MATERIAL TO PROCESS =
══════════════════════════════

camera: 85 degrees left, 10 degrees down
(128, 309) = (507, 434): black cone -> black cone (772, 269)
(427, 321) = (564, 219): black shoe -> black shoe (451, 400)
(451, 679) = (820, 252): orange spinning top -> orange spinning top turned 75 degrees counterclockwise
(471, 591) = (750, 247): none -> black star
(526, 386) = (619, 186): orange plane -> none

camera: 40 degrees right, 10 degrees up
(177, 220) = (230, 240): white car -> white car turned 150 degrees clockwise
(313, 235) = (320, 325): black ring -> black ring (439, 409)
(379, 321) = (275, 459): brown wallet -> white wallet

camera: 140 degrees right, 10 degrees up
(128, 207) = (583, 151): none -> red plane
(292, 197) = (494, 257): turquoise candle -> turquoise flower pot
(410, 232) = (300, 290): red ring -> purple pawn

══════════════════════════════

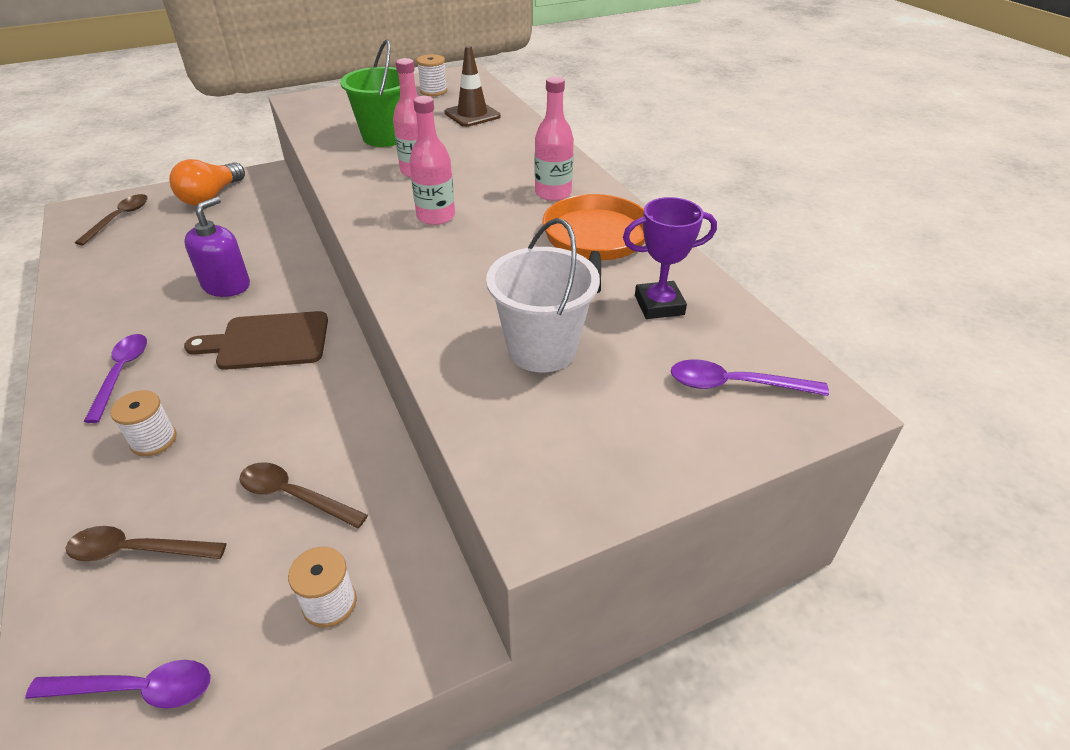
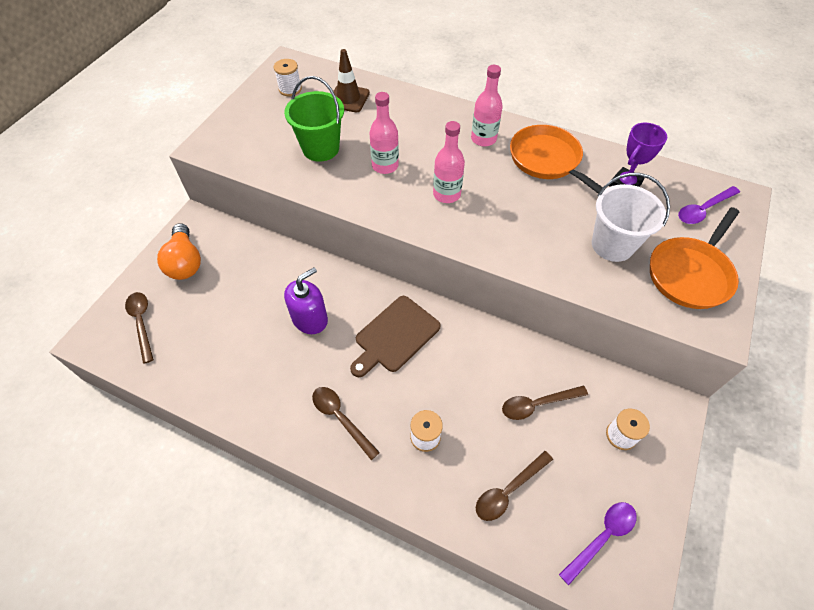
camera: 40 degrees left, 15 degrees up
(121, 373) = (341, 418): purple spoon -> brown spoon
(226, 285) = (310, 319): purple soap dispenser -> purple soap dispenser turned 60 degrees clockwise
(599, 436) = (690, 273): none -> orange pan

══════════════════════════════

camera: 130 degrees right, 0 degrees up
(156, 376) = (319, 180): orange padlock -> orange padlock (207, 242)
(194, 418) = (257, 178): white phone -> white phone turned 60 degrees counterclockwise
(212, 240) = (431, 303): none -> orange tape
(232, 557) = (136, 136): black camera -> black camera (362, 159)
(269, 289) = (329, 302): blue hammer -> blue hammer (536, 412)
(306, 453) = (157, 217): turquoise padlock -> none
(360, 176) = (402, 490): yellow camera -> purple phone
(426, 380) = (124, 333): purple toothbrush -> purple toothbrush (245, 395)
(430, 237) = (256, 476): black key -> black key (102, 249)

══════════════════════════════

WHAT IS EXPECTED = From the listing above, output exactly the run of lines that starts with the line containing "(379, 321) = (275, 459): brown" and ends with the line containing "(410, 232) = (300, 290): red".

RESPONSE TO THE TASK =
(379, 321) = (275, 459): brown wallet -> white wallet

camera: 140 degrees right, 10 degrees up
(128, 207) = (583, 151): none -> red plane
(292, 197) = (494, 257): turquoise candle -> turquoise flower pot
(410, 232) = (300, 290): red ring -> purple pawn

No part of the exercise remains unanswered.